*Provided records*:
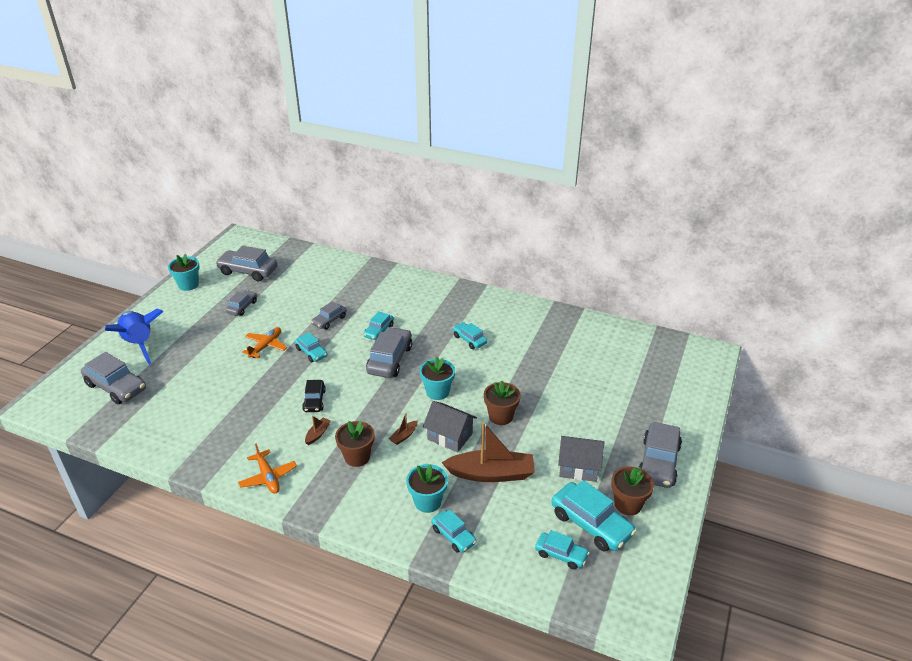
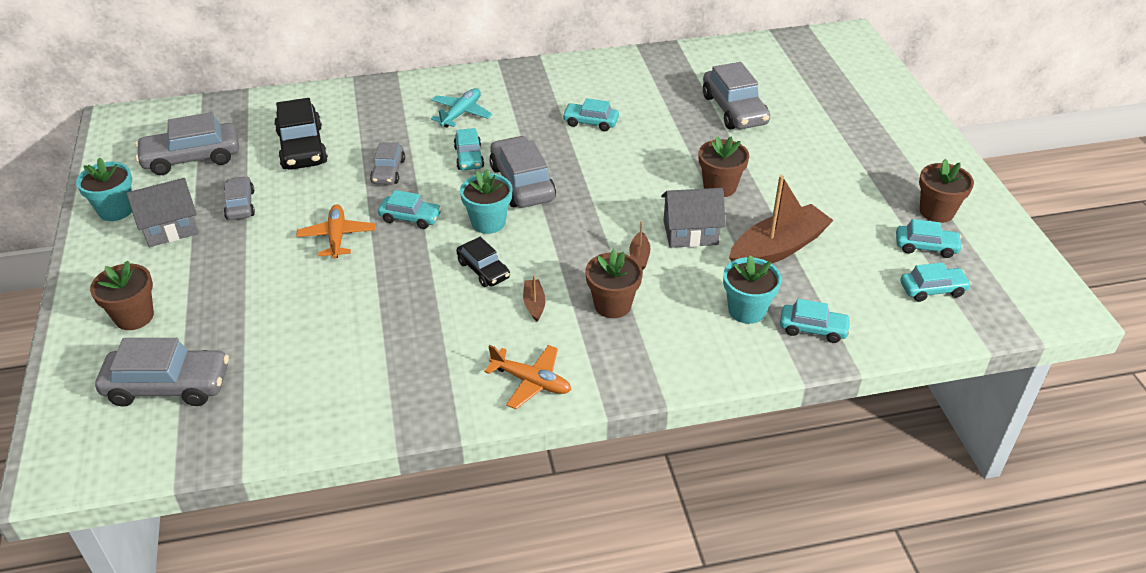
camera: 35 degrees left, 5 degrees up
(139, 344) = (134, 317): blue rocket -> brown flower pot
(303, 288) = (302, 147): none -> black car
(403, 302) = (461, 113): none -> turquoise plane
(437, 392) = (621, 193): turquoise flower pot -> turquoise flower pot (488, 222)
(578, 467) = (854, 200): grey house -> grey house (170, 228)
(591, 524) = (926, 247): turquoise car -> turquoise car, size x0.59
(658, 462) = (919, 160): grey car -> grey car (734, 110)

--

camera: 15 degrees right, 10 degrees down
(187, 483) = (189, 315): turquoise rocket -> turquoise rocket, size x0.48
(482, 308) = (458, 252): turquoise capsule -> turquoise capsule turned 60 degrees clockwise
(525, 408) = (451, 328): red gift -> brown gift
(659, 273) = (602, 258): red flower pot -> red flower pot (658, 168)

--

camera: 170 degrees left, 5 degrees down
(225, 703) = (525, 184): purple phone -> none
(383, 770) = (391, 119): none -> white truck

*How to complete this task*: Nothing should appear in the answer except the lines above from the line with "camera: 35 degrees left, 5 degrees up" through the line with "(658, 462) = (919, 160): grey", both included, written out exactly.

*Written response*:
camera: 35 degrees left, 5 degrees up
(139, 344) = (134, 317): blue rocket -> brown flower pot
(303, 288) = (302, 147): none -> black car
(403, 302) = (461, 113): none -> turquoise plane
(437, 392) = (621, 193): turquoise flower pot -> turquoise flower pot (488, 222)
(578, 467) = (854, 200): grey house -> grey house (170, 228)
(591, 524) = (926, 247): turquoise car -> turquoise car, size x0.59
(658, 462) = (919, 160): grey car -> grey car (734, 110)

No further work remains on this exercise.